▶ Study material
+===+

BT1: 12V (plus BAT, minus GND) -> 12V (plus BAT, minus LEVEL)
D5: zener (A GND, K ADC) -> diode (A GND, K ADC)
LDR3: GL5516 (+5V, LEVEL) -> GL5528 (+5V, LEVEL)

+===+

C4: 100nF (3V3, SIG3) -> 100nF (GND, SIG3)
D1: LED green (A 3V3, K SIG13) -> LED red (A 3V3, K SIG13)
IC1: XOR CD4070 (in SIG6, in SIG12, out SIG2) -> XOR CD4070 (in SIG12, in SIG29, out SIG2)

+===+

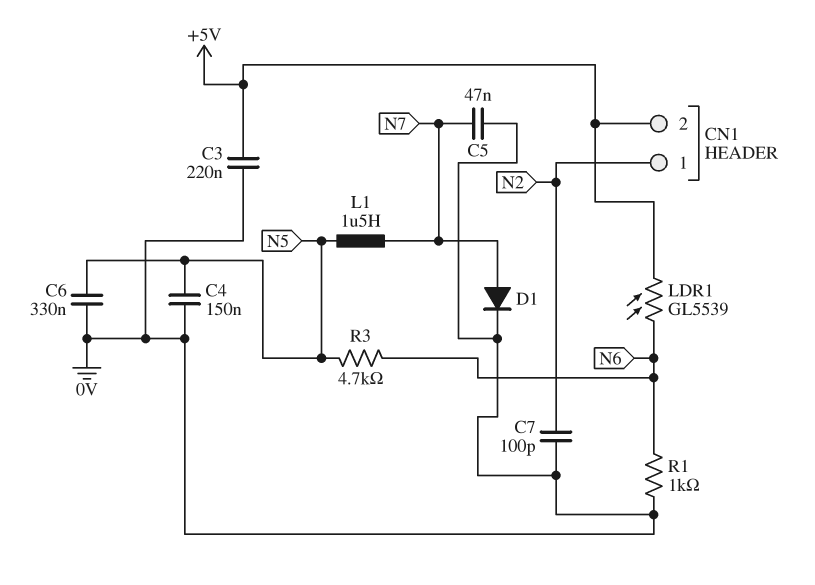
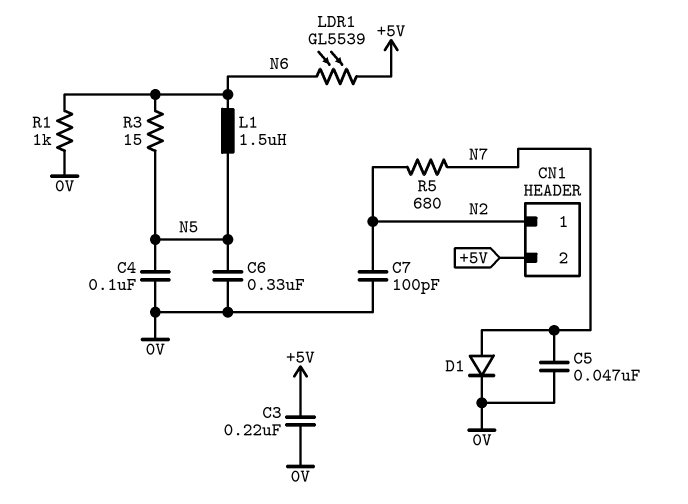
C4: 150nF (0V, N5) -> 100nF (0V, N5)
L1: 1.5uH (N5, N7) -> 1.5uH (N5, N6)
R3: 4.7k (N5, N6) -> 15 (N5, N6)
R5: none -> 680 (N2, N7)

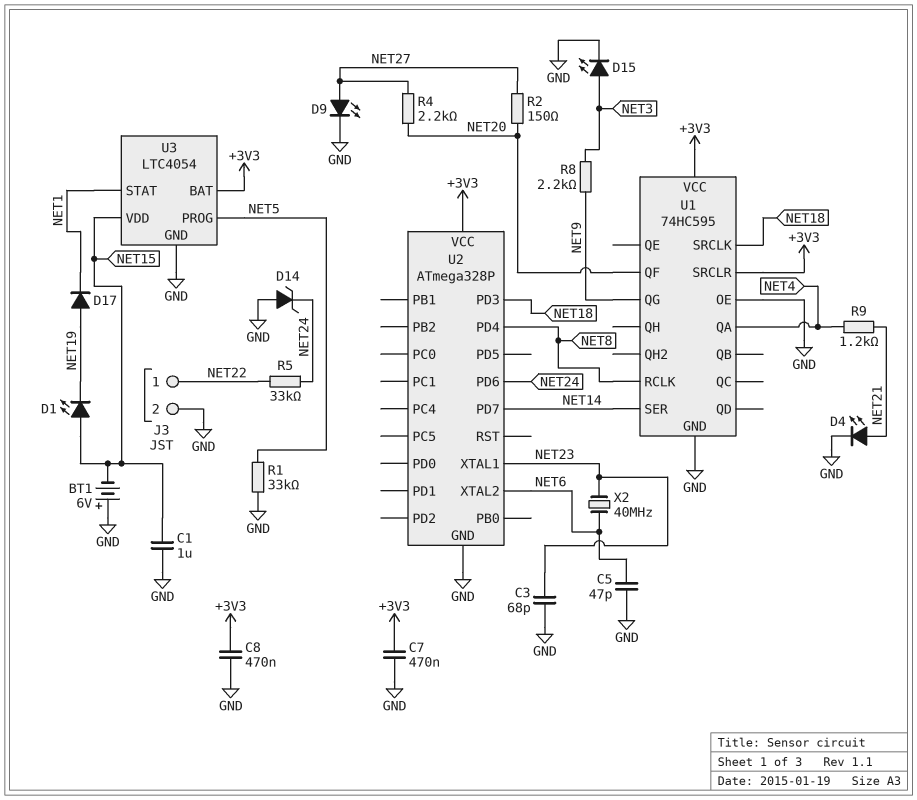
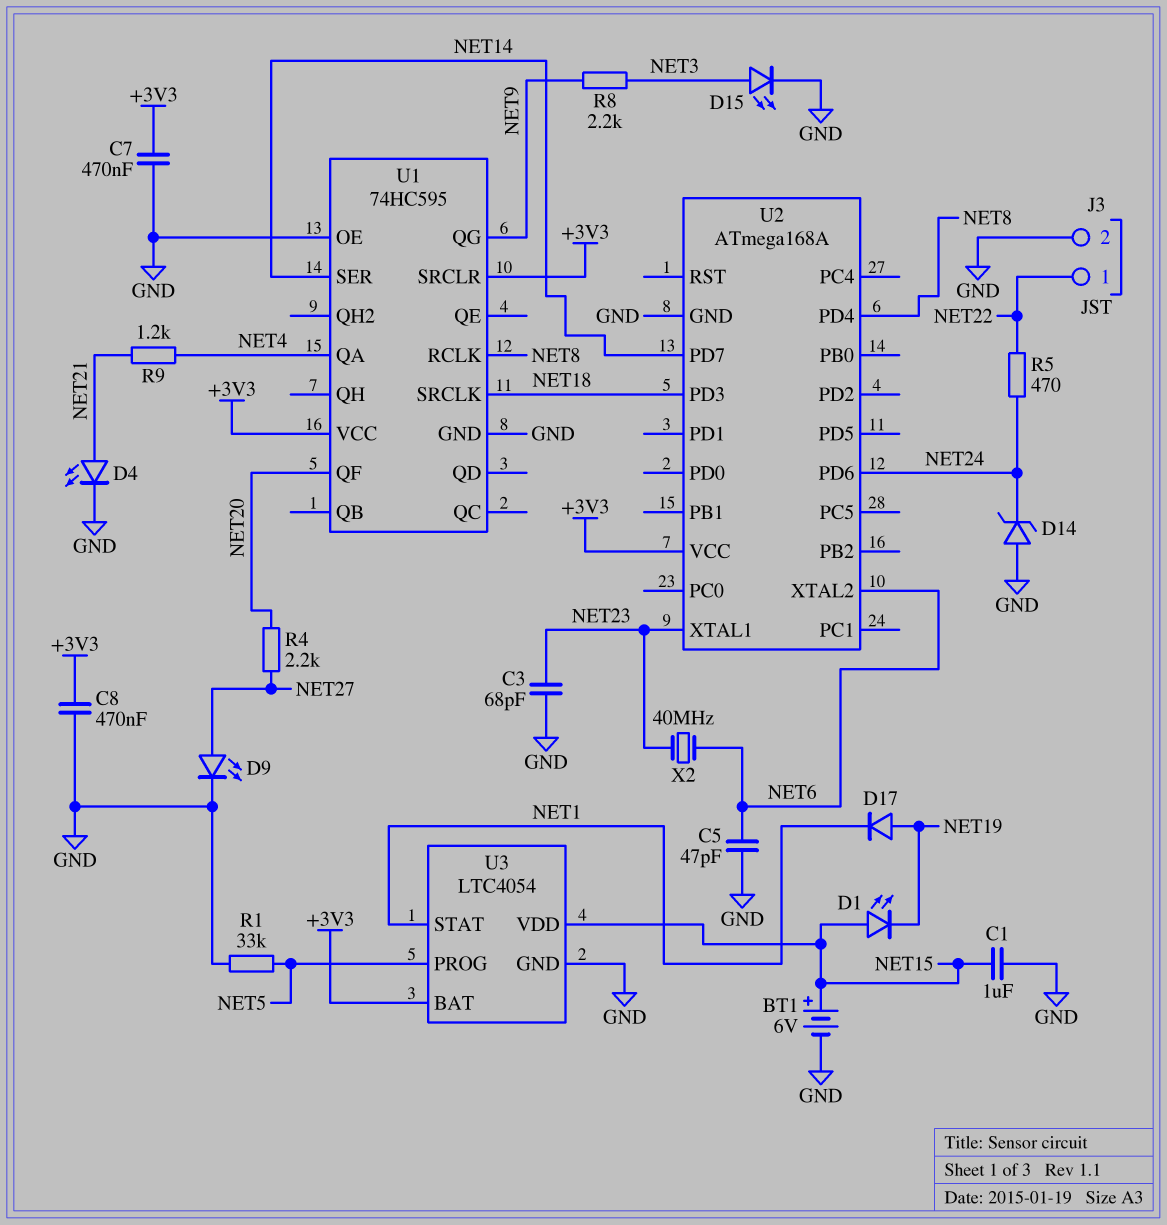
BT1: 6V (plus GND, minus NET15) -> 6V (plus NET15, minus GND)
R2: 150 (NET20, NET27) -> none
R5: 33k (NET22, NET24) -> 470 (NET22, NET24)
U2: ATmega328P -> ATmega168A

+===+

▶ Exercise
Output the lines of the records above exactly as they appear, from the line containing "C4: 100nF (3V3, SIG3) -> 100nF (GND, SIG3)" through the line containing "IC1: XOR CD4070".

▶ Written answer
C4: 100nF (3V3, SIG3) -> 100nF (GND, SIG3)
D1: LED green (A 3V3, K SIG13) -> LED red (A 3V3, K SIG13)
IC1: XOR CD4070 (in SIG6, in SIG12, out SIG2) -> XOR CD4070 (in SIG12, in SIG29, out SIG2)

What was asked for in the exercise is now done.